[WHAT NEEDS TO BE DONE]
Each entry is to be transcribed exactly, with nothing added or dropped.

Stored records:

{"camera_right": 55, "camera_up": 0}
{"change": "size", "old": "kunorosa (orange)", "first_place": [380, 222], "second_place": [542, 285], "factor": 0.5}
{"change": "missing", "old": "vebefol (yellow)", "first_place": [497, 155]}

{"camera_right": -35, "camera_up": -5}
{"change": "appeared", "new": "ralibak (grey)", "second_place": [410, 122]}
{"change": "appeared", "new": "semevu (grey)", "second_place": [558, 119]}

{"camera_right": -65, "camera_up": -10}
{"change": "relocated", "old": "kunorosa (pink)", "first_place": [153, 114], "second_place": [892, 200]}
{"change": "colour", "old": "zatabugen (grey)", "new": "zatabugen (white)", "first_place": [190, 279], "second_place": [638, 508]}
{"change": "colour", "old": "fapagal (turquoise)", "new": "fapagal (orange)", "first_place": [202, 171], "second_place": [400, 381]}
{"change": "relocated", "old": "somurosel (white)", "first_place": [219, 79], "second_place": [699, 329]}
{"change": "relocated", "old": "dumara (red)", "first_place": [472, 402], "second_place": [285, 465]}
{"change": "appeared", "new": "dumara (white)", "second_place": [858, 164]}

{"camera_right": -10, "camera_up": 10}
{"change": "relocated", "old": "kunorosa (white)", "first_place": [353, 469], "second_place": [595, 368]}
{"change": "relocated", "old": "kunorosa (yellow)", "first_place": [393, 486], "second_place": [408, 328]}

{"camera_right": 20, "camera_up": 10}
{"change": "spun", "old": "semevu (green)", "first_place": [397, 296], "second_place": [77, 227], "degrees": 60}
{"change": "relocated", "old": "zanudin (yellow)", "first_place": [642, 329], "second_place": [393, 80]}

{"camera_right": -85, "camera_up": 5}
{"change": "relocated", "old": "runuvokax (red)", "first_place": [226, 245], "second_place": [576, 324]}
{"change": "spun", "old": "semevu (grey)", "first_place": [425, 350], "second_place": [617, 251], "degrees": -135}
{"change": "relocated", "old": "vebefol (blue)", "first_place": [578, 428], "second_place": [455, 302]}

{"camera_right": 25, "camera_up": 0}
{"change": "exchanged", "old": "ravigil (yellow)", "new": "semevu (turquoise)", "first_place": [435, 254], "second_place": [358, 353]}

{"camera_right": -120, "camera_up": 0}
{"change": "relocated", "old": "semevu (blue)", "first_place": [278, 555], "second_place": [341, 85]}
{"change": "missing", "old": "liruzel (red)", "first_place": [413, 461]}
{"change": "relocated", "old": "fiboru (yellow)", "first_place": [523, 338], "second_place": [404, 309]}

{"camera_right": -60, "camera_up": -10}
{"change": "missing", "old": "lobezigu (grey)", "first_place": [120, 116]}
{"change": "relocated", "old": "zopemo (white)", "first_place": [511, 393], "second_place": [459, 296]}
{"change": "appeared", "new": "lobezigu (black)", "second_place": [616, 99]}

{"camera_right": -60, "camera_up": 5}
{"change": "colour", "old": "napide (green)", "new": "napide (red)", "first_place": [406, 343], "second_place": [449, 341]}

[WRITTEN RESPONSE]
{"camera_right": 55, "camera_up": 0}
{"change": "size", "old": "kunorosa (orange)", "first_place": [380, 222], "second_place": [542, 285], "factor": 0.5}
{"change": "missing", "old": "vebefol (yellow)", "first_place": [497, 155]}

{"camera_right": -35, "camera_up": -5}
{"change": "appeared", "new": "ralibak (grey)", "second_place": [410, 122]}
{"change": "appeared", "new": "semevu (grey)", "second_place": [558, 119]}

{"camera_right": -65, "camera_up": -10}
{"change": "relocated", "old": "kunorosa (pink)", "first_place": [153, 114], "second_place": [892, 200]}
{"change": "colour", "old": "zatabugen (grey)", "new": "zatabugen (white)", "first_place": [190, 279], "second_place": [638, 508]}
{"change": "colour", "old": "fapagal (turquoise)", "new": "fapagal (orange)", "first_place": [202, 171], "second_place": [400, 381]}
{"change": "relocated", "old": "somurosel (white)", "first_place": [219, 79], "second_place": [699, 329]}
{"change": "relocated", "old": "dumara (red)", "first_place": [472, 402], "second_place": [285, 465]}
{"change": "appeared", "new": "dumara (white)", "second_place": [858, 164]}

{"camera_right": -10, "camera_up": 10}
{"change": "relocated", "old": "kunorosa (white)", "first_place": [353, 469], "second_place": [595, 368]}
{"change": "relocated", "old": "kunorosa (yellow)", "first_place": [393, 486], "second_place": [408, 328]}

{"camera_right": 20, "camera_up": 10}
{"change": "spun", "old": "semevu (green)", "first_place": [397, 296], "second_place": [77, 227], "degrees": 60}
{"change": "relocated", "old": "zanudin (yellow)", "first_place": [642, 329], "second_place": [393, 80]}

{"camera_right": -85, "camera_up": 5}
{"change": "relocated", "old": "runuvokax (red)", "first_place": [226, 245], "second_place": [576, 324]}
{"change": "spun", "old": "semevu (grey)", "first_place": [425, 350], "second_place": [617, 251], "degrees": -135}
{"change": "relocated", "old": "vebefol (blue)", "first_place": [578, 428], "second_place": [455, 302]}

{"camera_right": 25, "camera_up": 0}
{"change": "exchanged", "old": "ravigil (yellow)", "new": "semevu (turquoise)", "first_place": [435, 254], "second_place": [358, 353]}

{"camera_right": -120, "camera_up": 0}
{"change": "relocated", "old": "semevu (blue)", "first_place": [278, 555], "second_place": [341, 85]}
{"change": "missing", "old": "liruzel (red)", "first_place": [413, 461]}
{"change": "relocated", "old": "fiboru (yellow)", "first_place": [523, 338], "second_place": [404, 309]}

{"camera_right": -60, "camera_up": -10}
{"change": "missing", "old": "lobezigu (grey)", "first_place": [120, 116]}
{"change": "relocated", "old": "zopemo (white)", "first_place": [511, 393], "second_place": [459, 296]}
{"change": "appeared", "new": "lobezigu (black)", "second_place": [616, 99]}

{"camera_right": -60, "camera_up": 5}
{"change": "colour", "old": "napide (green)", "new": "napide (red)", "first_place": [406, 343], "second_place": [449, 341]}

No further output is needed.